Problem: Copy out each line featuring the string "yellow" from the entries beneath.

Exercise materials:
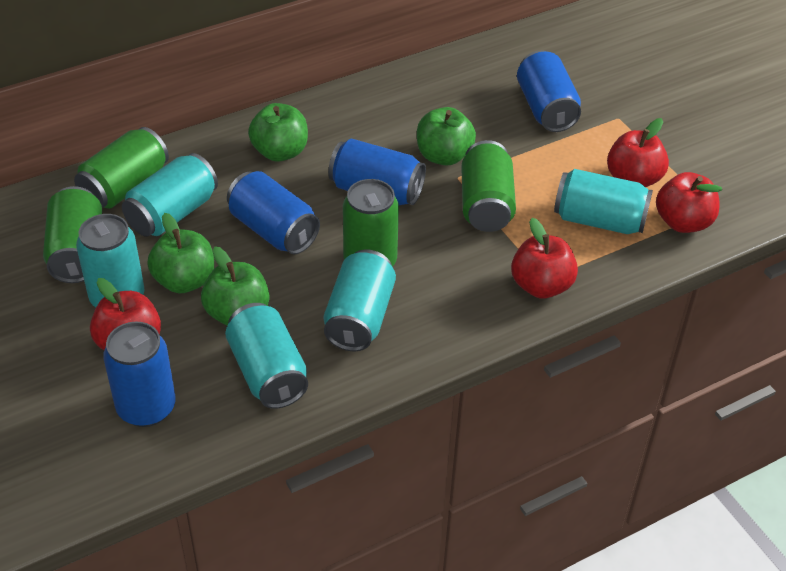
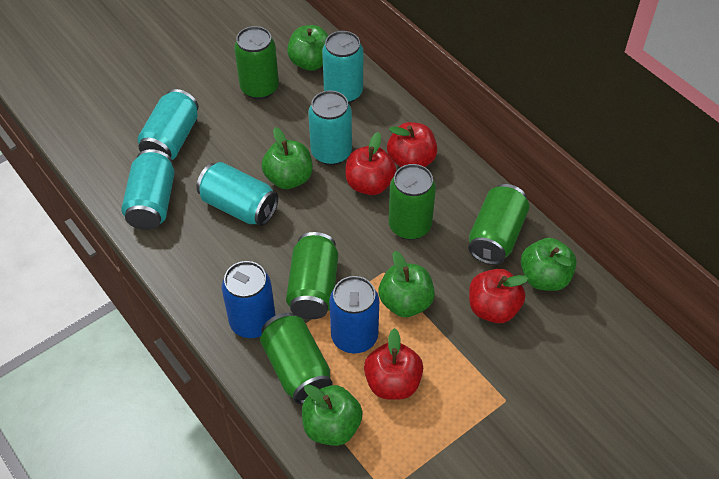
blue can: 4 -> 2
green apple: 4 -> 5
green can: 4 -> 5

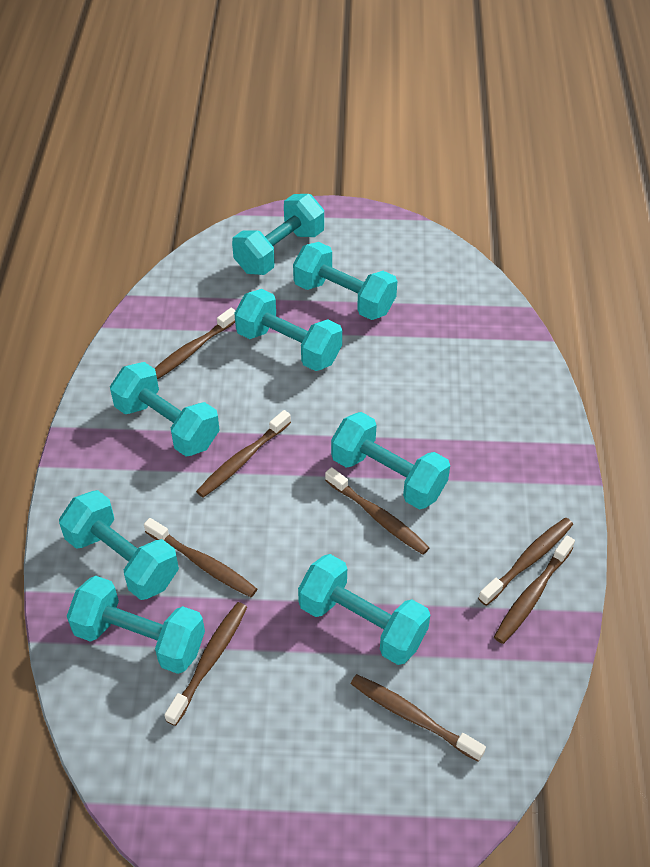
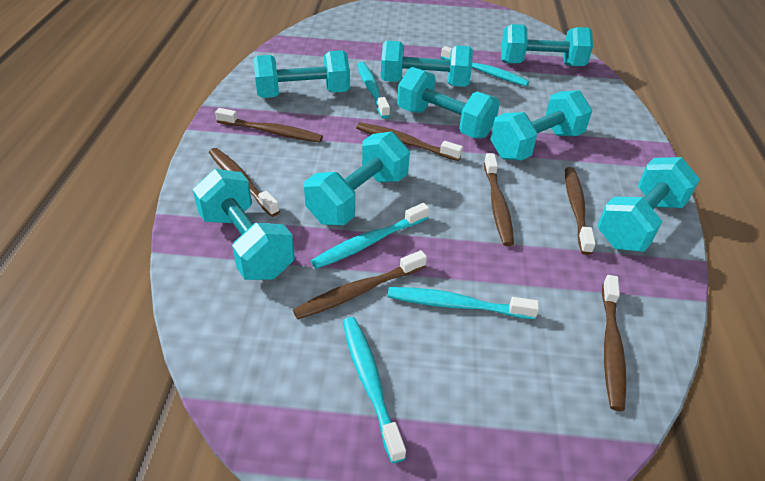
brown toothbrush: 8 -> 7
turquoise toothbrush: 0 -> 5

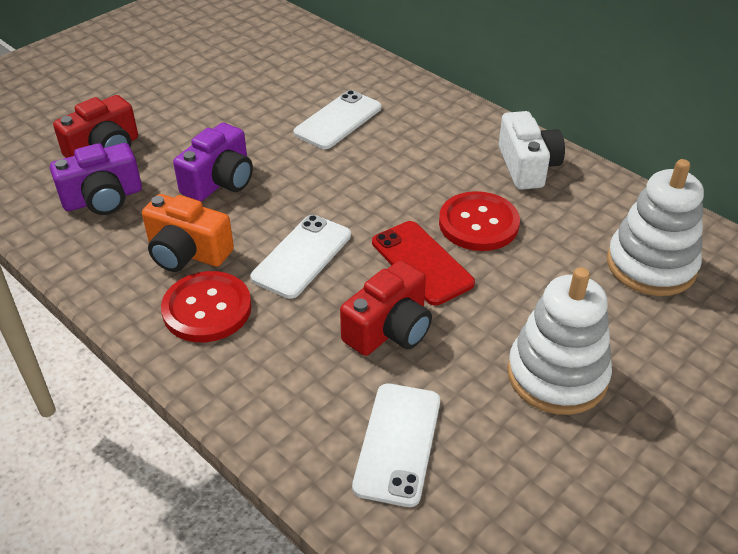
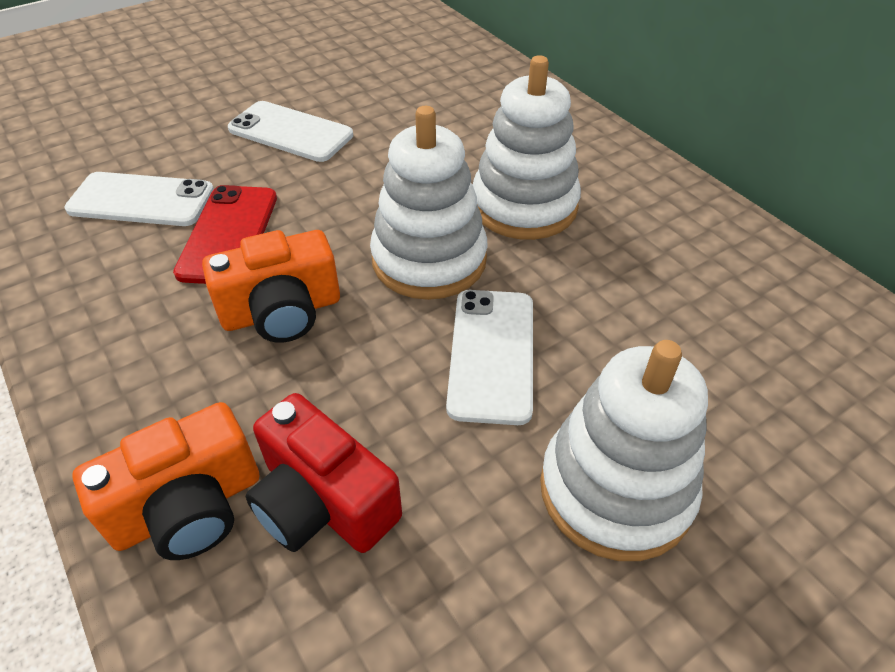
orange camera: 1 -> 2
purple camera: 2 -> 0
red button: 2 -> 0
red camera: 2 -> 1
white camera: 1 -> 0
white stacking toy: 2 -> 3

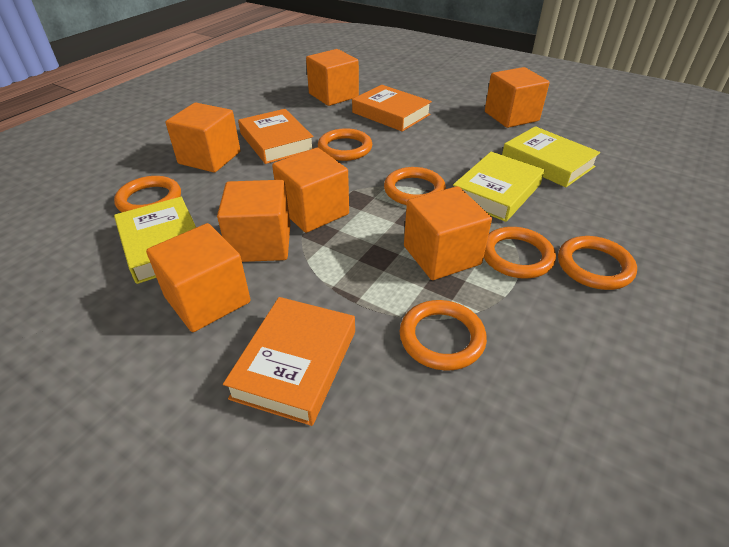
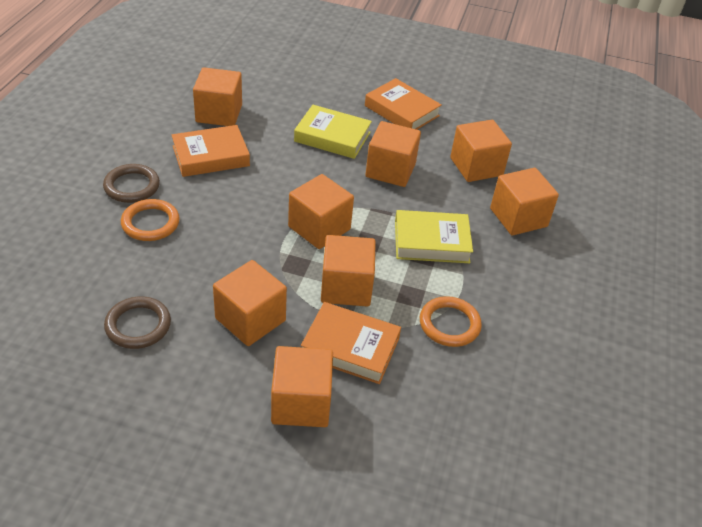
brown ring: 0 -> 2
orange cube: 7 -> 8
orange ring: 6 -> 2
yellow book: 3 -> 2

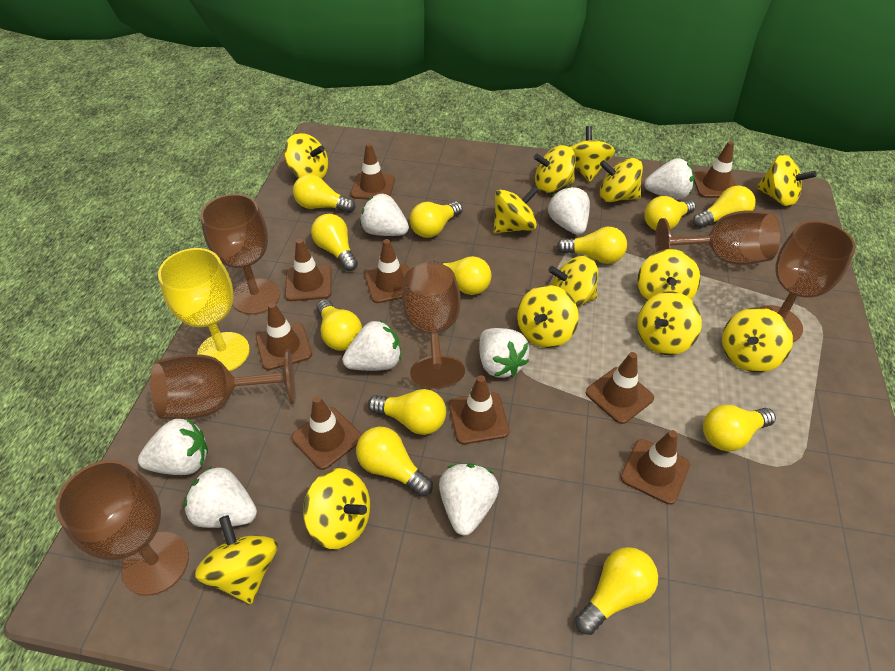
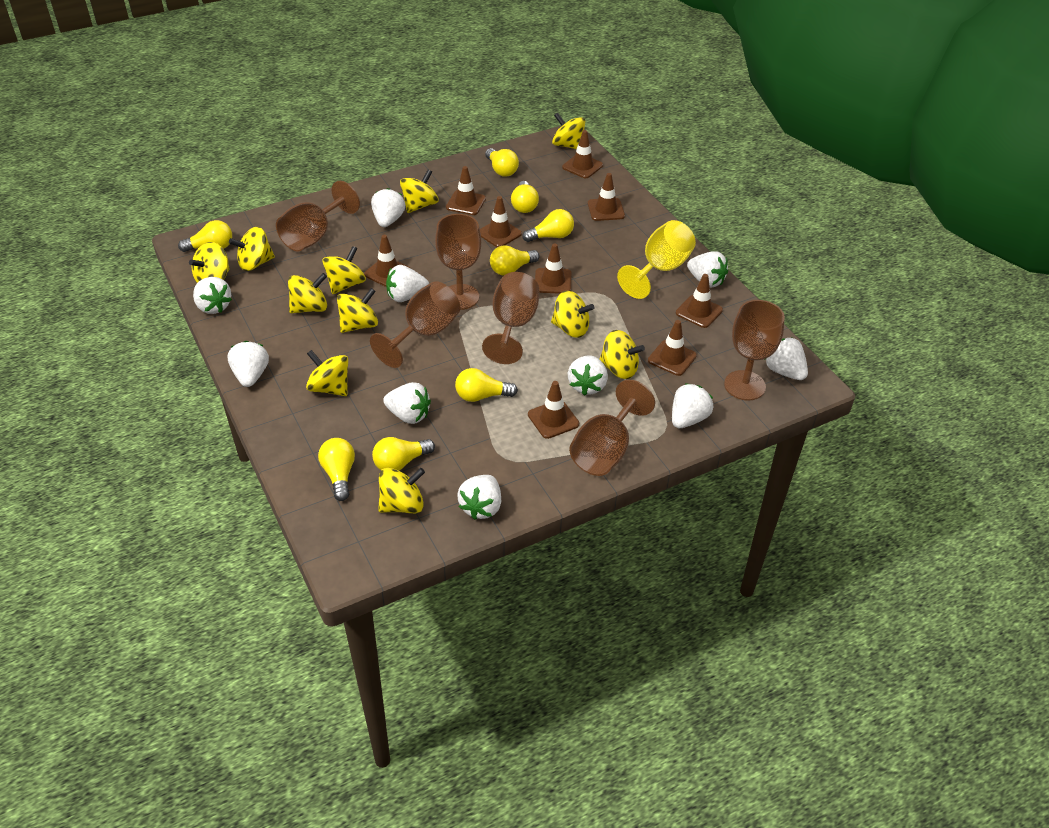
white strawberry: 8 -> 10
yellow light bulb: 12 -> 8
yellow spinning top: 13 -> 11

Solution below:
yellow book: 3 -> 2
yellow light bulb: 12 -> 8
yellow spinning top: 13 -> 11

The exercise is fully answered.